Work instructions
Return the following from the records below: each line, word for word, starting with the line that contains "The camera went 10 degrees right and 10" and going on through the line that contains "The yellow vopebilox", with nothing outside that range.

Records supplied
- Opening Delimiter -

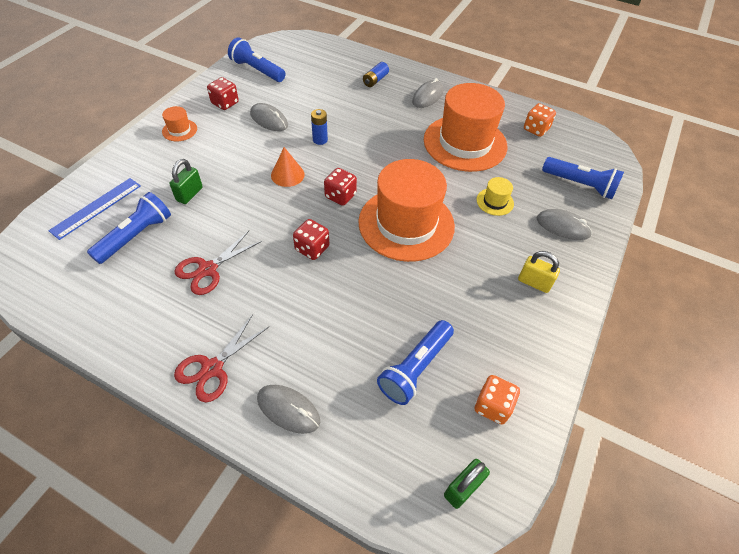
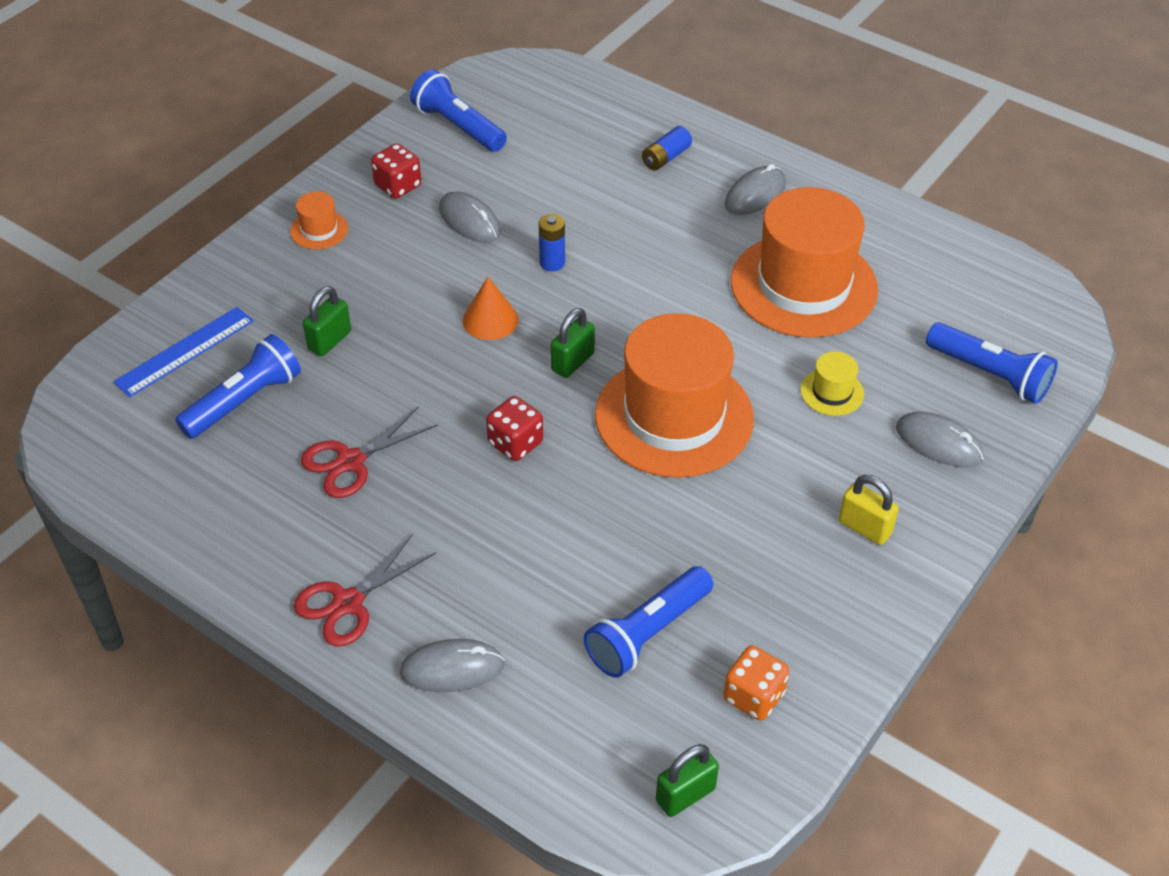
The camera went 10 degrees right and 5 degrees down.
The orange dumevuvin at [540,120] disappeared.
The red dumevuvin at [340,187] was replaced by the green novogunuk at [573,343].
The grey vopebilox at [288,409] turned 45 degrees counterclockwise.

- Closing Delimiter -
- Opening Delimiter -

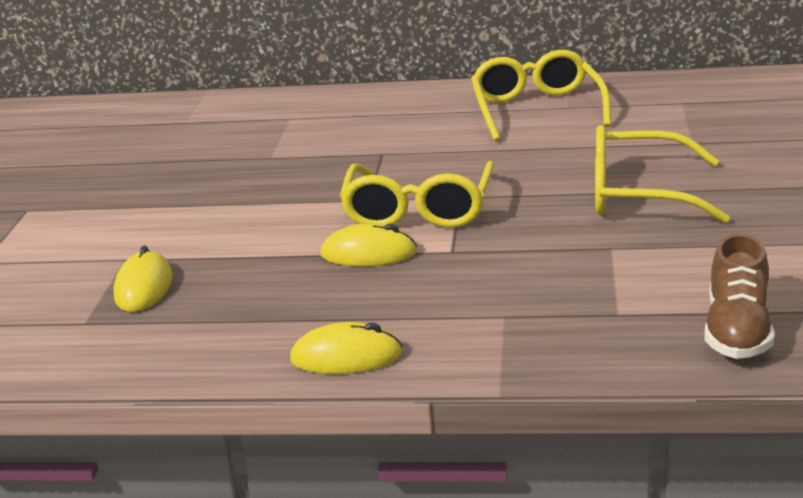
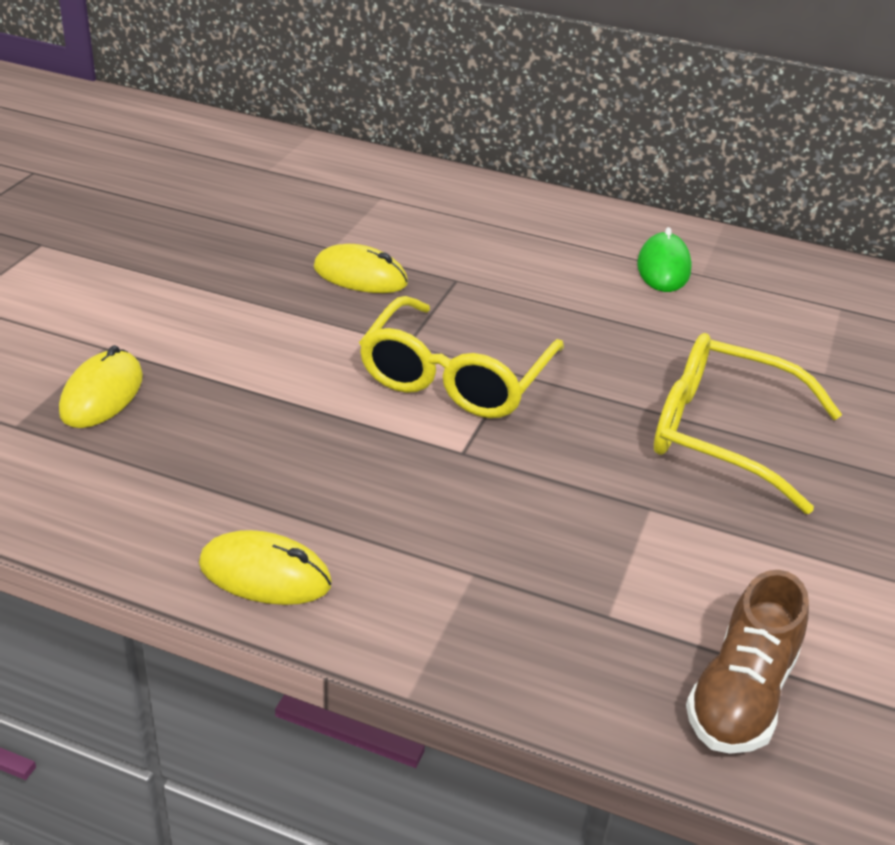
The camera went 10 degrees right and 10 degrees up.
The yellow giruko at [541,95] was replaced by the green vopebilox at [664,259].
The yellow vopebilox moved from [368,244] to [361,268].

- Closing Delimiter -

Solution to the exercise
The camera went 10 degrees right and 10 degrees up.
The yellow giruko at [541,95] was replaced by the green vopebilox at [664,259].
The yellow vopebilox moved from [368,244] to [361,268].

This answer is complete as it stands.